WORK INSTRUCTIONS —
Retype the rows word for word, starting with the line that contains "Give the centreline" and continuing through the last line of the rows.

— start —

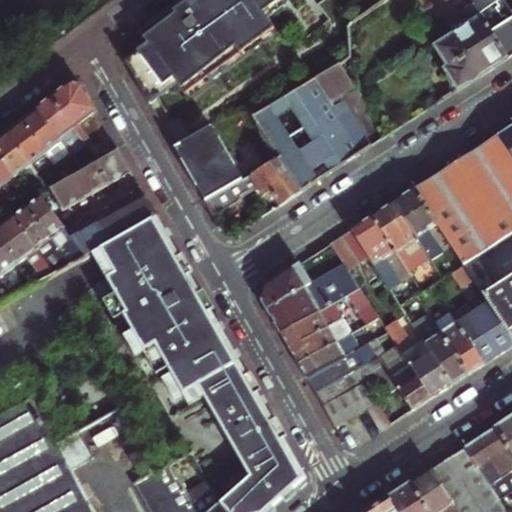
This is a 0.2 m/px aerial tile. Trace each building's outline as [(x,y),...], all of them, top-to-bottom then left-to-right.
[(124,62),(149,104),(176,85),(187,100),(276,34),(261,14),(278,1),(277,0),(185,0),(185,1),(139,34),(148,45),(124,62)] [(511,0),(469,0),(473,5),(508,59),(511,56),(511,0)] [(469,85),(508,59),(473,5),(465,10),(465,14),(473,26),(436,49),(450,70),(446,71),(459,91),(469,85)] [(339,65),(316,80),(331,102),(339,97),(354,88),(339,65)] [(341,167),(372,147),(339,97),(331,102),(316,80),(255,120),(282,162),(302,192),(341,167)] [(97,165),(101,163),(119,152),(112,140),(83,89),(71,86),(38,111),(71,155),(83,173),(97,165)] [(71,155),(38,111),(31,116),(15,128),(6,136),(30,167),(46,156),(55,167),(71,155)] [(511,127),(511,128),(497,138),(511,160),(511,127)] [(195,182),(206,202),(242,183),(212,128),(176,147),(186,165),(195,182)] [(0,139),(0,162),(14,180),(26,171),(31,177),(35,174),(30,167),(6,136),(0,139)] [(511,160),(497,138),(456,164),(415,191),(438,226),(464,266),(478,257),(511,234),(511,160)] [(97,165),(109,187),(120,180),(132,174),(119,152),(101,163),(97,165)] [(0,190),(14,180),(0,162),(0,190)] [(289,201),(302,192),(282,162),(242,183),(206,202),(205,203),(213,217),(241,203),(238,197),(258,187),(264,196),(271,192),(281,206),(289,201)] [(74,178),(86,199),(97,193),(109,187),(97,165),(83,173),(74,178)] [(66,183),(49,193),(61,214),(75,206),(86,199),(74,178),(66,183)] [(438,226),(415,191),(406,197),(393,205),(431,263),(443,255),(428,232),(438,226)] [(27,209),(12,220),(36,252),(43,260),(51,255),(65,272),(72,268),(51,241),(65,230),(41,198),(27,209)] [(124,210),(136,231),(158,219),(145,198),(134,204),(124,210)] [(431,263),(393,205),(381,213),(372,219),(396,255),(404,251),(413,264),(417,265),(422,262),(425,267),(431,263)] [(110,246),(136,231),(124,210),(113,216),(97,225),(110,246)] [(110,246),(94,256),(94,257),(108,282),(117,296),(106,303),(116,321),(124,317),(134,334),(126,338),(138,358),(146,354),(158,377),(169,370),(190,407),(206,398),(252,478),(220,507),(224,511),(273,511),(307,482),(285,442),(281,445),(275,435),(270,425),(274,423),(212,314),(208,316),(202,306),(197,297),(201,295),(190,276),(193,275),(189,266),(184,258),(180,259),(158,219),(136,231),(110,246)] [(396,255),(372,219),(363,225),(351,232),(366,255),(390,292),(401,285),(393,273),(404,266),(396,255)] [(0,229),(0,228),(0,240),(19,265),(36,252),(12,220),(0,229)] [(73,230),(67,233),(87,259),(94,256),(110,246),(97,225),(87,231),(78,236),(73,230)] [(366,255),(351,232),(342,238),(331,246),(345,269),(366,255)] [(0,274),(2,277),(19,265),(0,240),(0,274)] [(488,304),(511,341),(511,276),(497,286),(478,257),(464,266),(473,281),(488,304)] [(318,293),(300,265),(265,288),(263,302),(273,321),(282,335),(334,305),(348,297),(359,290),(345,269),(340,272),(344,278),(318,293)] [(473,281),(464,266),(452,273),(462,288),(473,281)] [(432,287),(415,297),(422,308),(438,297),(432,287)] [(367,327),(379,320),(359,290),(348,297),(367,327)] [(415,297),(400,307),(408,319),(423,309),(422,308),(415,297)] [(456,324),(484,367),(500,357),(511,348),(511,341),(488,304),(456,324)] [(334,305),(282,335),(289,349),(298,365),(352,336),(334,305)] [(434,326),(468,377),(476,372),(484,367),(456,324),(450,315),(434,326)] [(421,339),(453,387),(460,383),(468,377),(434,326),(431,321),(416,331),(421,339)] [(392,323),(384,329),(389,336),(395,346),(404,341),(392,323)] [(352,336),(298,365),(304,376),(308,382),(378,342),(377,340),(360,350),(352,336)] [(406,344),(397,349),(402,357),(431,402),(442,394),(453,387),(421,339),(410,345),(406,344)] [(378,342),(308,382),(315,395),(385,354),(378,342)] [(385,354),(315,395),(323,409),(333,403),(343,397),(352,392),(361,386),(359,382),(381,370),(391,364),(385,354)] [(381,370),(411,414),(422,407),(431,402),(402,357),(391,364),(381,370)] [(352,392),(365,412),(379,435),(383,432),(389,429),(361,386),(352,392)] [(343,397),(356,417),(365,412),(352,392),(343,397)] [(333,403),(346,423),(356,417),(343,397),(333,403)] [(333,403),(323,409),(335,429),(346,423),(333,403)] [(92,511),(71,473),(91,461),(75,434),(52,447),(27,404),(0,418),(0,511),(92,511)] [(511,419),(507,423),(496,431),(511,455),(511,419)] [(483,439),(466,450),(500,504),(511,496),(511,455),(496,431),(483,439)] [(450,460),(433,472),(458,511),(505,511),(500,504),(466,450),(450,460)] [(194,511),(192,507),(169,466),(152,476),(151,474),(135,482),(151,511),(194,511)] [(424,477),(412,486),(428,511),(458,511),(433,472),(424,477)] [(403,492),(389,500),(396,511),(428,511),(412,486),(403,492)] [(214,496),(192,507),(194,511),(224,511),(220,507),(214,496)] [(378,508),(371,511),(396,511),(389,500),(378,508)]
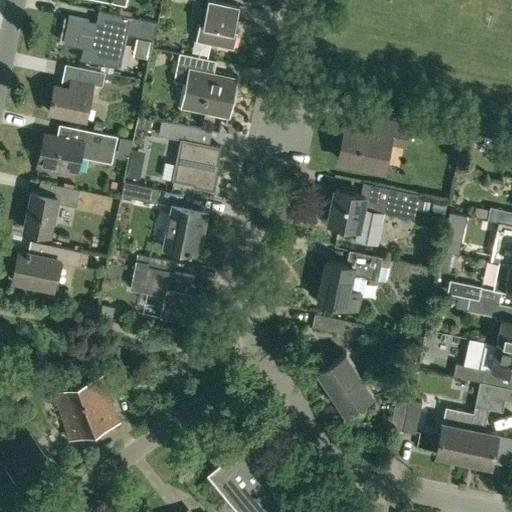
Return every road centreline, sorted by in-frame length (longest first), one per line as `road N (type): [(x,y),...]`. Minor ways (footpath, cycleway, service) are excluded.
road 1 (residential): [(267,358),(239,310),(237,277),(289,0)]
road 2 (residential): [(497,511),(346,471),(267,358)]
road 3 (residential): [(50,511),(267,358)]
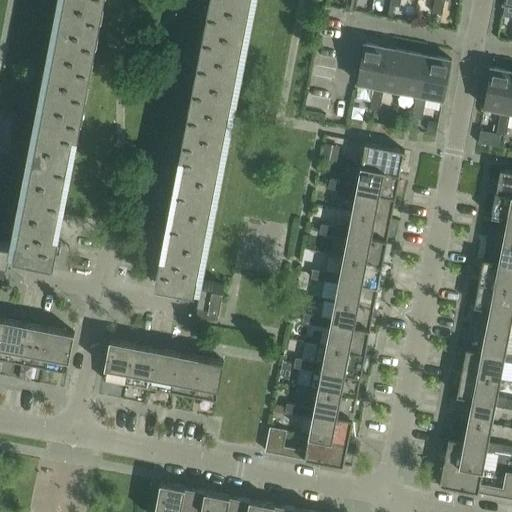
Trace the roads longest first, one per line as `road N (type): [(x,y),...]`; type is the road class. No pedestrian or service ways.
road 1 (residential): [(388,496),(481,0)]
road 2 (residential): [(71,431),(388,496)]
road 3 (residential): [(71,431),(105,236)]
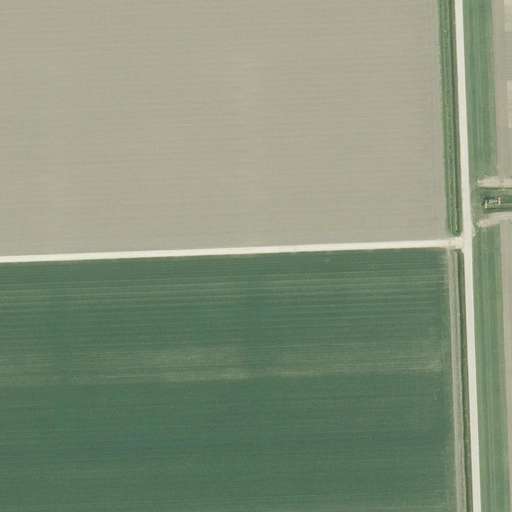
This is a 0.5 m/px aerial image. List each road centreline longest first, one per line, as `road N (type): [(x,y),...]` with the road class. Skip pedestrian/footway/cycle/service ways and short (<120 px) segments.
road 1 (track): [(476,511),(458,0)]
road 2 (track): [(0,259),(466,242)]
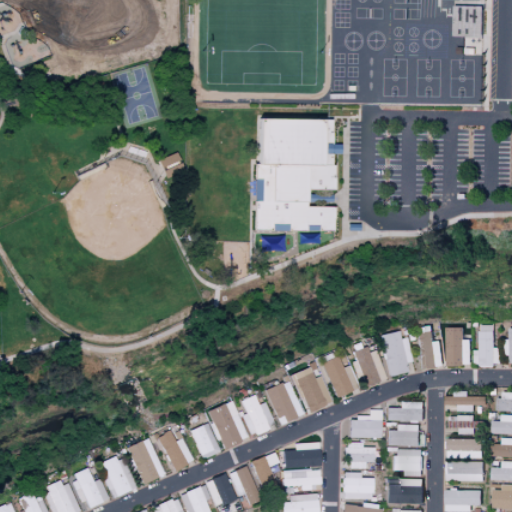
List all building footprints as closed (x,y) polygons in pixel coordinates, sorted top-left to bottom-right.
[(51,0),(36,31),(81,53),(101,11),(110,16),(117,0),(51,0)] [(479,37),(479,0),(470,0),(470,5),(450,5),(450,37),(479,37)] [(258,119),(257,165),(253,165),(253,231),(332,232),(332,208),(305,208),(305,190),(332,190),(333,166),(330,166),(331,120),(258,119)] [(157,160),(165,178),(182,170),(174,152),(157,160)] [(472,366),(497,365),(497,348),(494,348),(493,325),(476,325),(477,350),(471,350),(472,366)] [(439,367),(437,341),(429,342),(428,326),(411,327),(414,369),(439,367)] [(460,327),(443,328),(444,366),(468,366),(467,339),(460,340),(460,327)] [(506,363),(511,363),(511,327),(506,328),(506,339),(503,339),(503,355),(507,355),(506,363)] [(403,372),(401,363),(408,362),(402,337),(395,339),(393,330),(374,335),(383,376),(403,372)] [(328,397),(357,387),(381,379),(371,350),(363,353),(361,346),(345,351),(349,364),(336,369),(332,356),(316,361),(328,397)] [(308,377),(317,375),(314,362),(305,364),(308,377)] [(286,374),(303,413),(327,402),(315,376),(308,379),(303,367),(286,374)] [(273,424),(298,415),(284,380),(260,389),(273,424)] [(473,411),(473,397),(465,396),(465,391),(451,391),(451,397),(442,396),(442,406),(451,406),(451,411),(473,411)] [(499,399),(493,399),(492,411),(511,411),(511,392),(499,392),(499,399)] [(201,410),(217,449),(271,426),(260,401),(253,404),(249,394),(235,400),(240,413),(233,416),(226,400),(201,410)] [(383,421),(422,421),(422,402),(398,402),(398,408),(383,408),(383,421)] [(344,417),(343,437),(378,438),(378,409),(365,409),(365,417),(344,417)] [(511,434),(511,415),(498,415),(498,421),(489,421),(488,433),(511,434)] [(457,435),(472,434),(472,416),(447,416),(448,428),(456,427),(457,435)] [(184,430),(196,459),(215,451),(202,422),(184,430)] [(384,445),(417,446),(418,425),(393,424),(393,430),(385,430),(384,445)] [(169,441),(163,430),(151,436),(167,471),(187,462),(176,438),(169,441)] [(120,447),(137,485),(159,474),(142,437),(120,447)] [(487,457),(511,457),(511,438),(498,438),(498,445),(488,444),(487,457)] [(478,439),(444,439),(445,459),(479,457),(478,439)] [(315,465),(313,442),(289,444),(289,450),(276,451),(278,469),(315,465)] [(361,469),(362,461),(376,462),(376,447),(358,447),(358,442),(342,442),(341,468),(361,469)] [(420,476),(420,450),(390,449),(389,470),(402,470),(402,476),(420,476)] [(257,490),(272,485),(266,466),(274,463),(270,452),(247,460),(257,490)] [(107,499),(129,489),(114,454),(96,462),(102,478),(99,479),(107,499)] [(498,468),(488,467),(487,480),(511,480),(511,461),(498,461),(498,468)] [(444,481),(482,481),(481,462),(443,463),(444,481)] [(225,471),(232,495),(250,490),(242,466),(225,471)] [(315,469),(278,470),(278,485),(316,484),(315,469)] [(339,499),(371,499),(371,478),(357,478),(357,472),(339,472),(339,499)] [(230,499),(222,473),(201,480),(209,506),(230,499)] [(39,487),(47,511),(74,511),(63,479),(39,487)] [(205,511),(201,501),(206,499),(200,484),(175,495),(181,511),(205,511)] [(419,504),(420,486),(382,485),(381,503),(419,504)] [(498,490),(488,490),(487,509),(511,509),(511,485),(498,485),(498,490)] [(442,511),(449,511),(468,511),(469,505),(478,505),(478,491),(442,490),(442,511)] [(28,499),(26,493),(14,497),(19,511),(41,511),(36,496),(28,499)] [(277,502),(277,511),(313,511),(312,494),(284,495),(285,502),(277,502)] [(178,511),(174,498),(149,505),(151,511),(178,511)] [(337,511),(376,511),(377,505),(359,502),(358,507),(339,504),(337,511)]
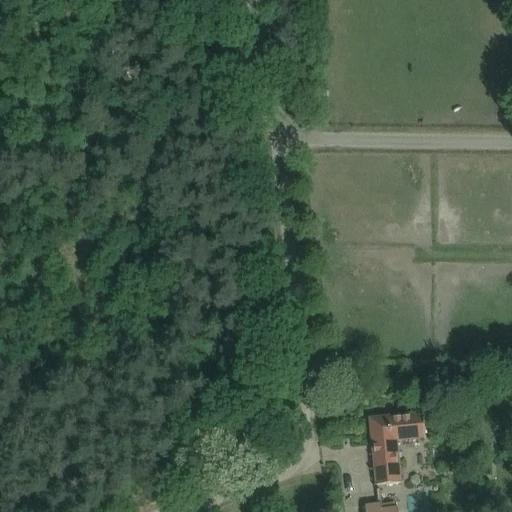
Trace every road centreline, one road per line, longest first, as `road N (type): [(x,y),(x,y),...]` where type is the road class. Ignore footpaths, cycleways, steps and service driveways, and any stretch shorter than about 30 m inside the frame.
road 1 (unclassified): [(128,511),(308,456),(317,430),(276,149)]
road 2 (unclassified): [(276,149),(511,150)]
road 3 (unclassified): [(276,149),(253,0)]
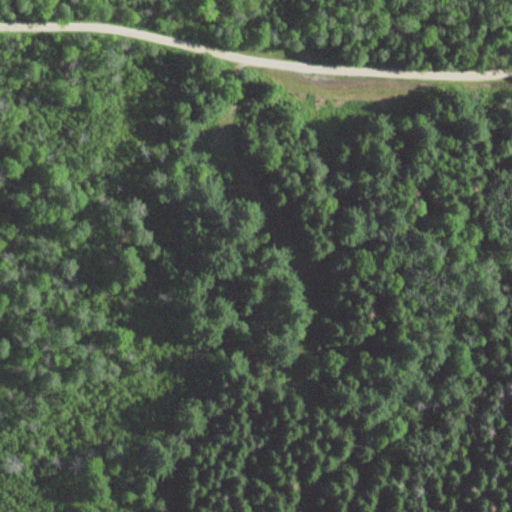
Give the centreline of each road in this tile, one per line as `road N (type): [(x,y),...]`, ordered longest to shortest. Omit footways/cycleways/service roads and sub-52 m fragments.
road 1 (track): [(511,72),(287,64),(81,26),(0,20)]
road 2 (track): [(453,38),(511,149)]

— end —

RESULT OF THIS TASK —
Give the centreline of each road in this tile, one per line as `road N (type): [(x,y),...]`, ordered longest to shortest. Omit footways/cycleways/service roads and sub-52 m fragments.
road 1 (track): [(511,72),(287,64),(81,26),(0,20)]
road 2 (track): [(453,38),(511,149)]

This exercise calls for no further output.